BEGIN DATA FOR THE TASK

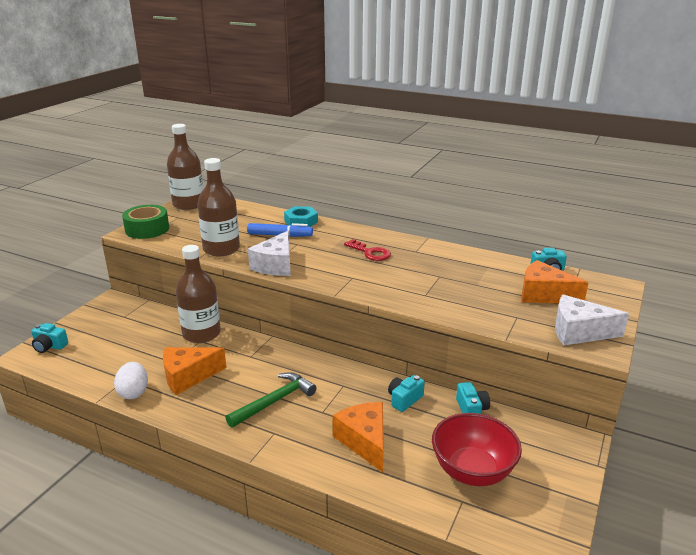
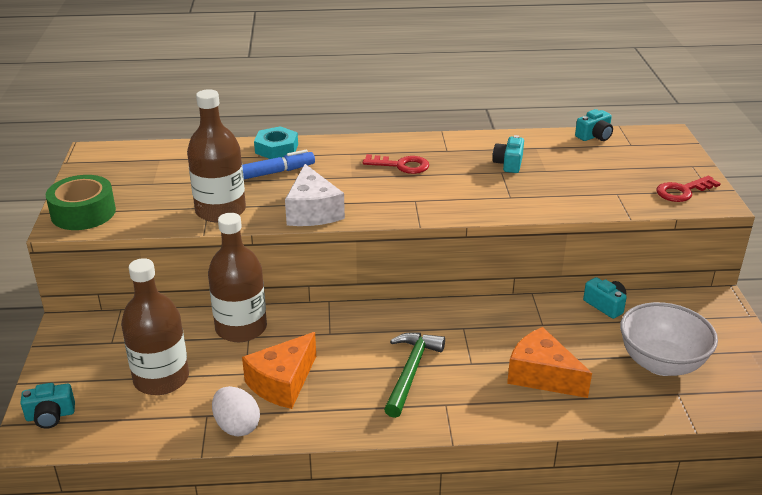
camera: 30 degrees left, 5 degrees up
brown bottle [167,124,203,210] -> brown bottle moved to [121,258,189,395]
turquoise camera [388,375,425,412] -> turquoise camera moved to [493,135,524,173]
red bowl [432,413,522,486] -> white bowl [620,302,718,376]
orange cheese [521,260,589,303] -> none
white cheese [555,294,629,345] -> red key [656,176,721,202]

END DATA FOR THE TASK

> **ACTION ITEM**
A verbatim transcription is required of the lines from the one with "turquoise camera [388,375,425,412]" through the final line of the entries above, and of nothing else.

> **OUTPUT FOR THIS EXERCISE**
turquoise camera [388,375,425,412] -> turquoise camera moved to [493,135,524,173]
red bowl [432,413,522,486] -> white bowl [620,302,718,376]
orange cheese [521,260,589,303] -> none
white cheese [555,294,629,345] -> red key [656,176,721,202]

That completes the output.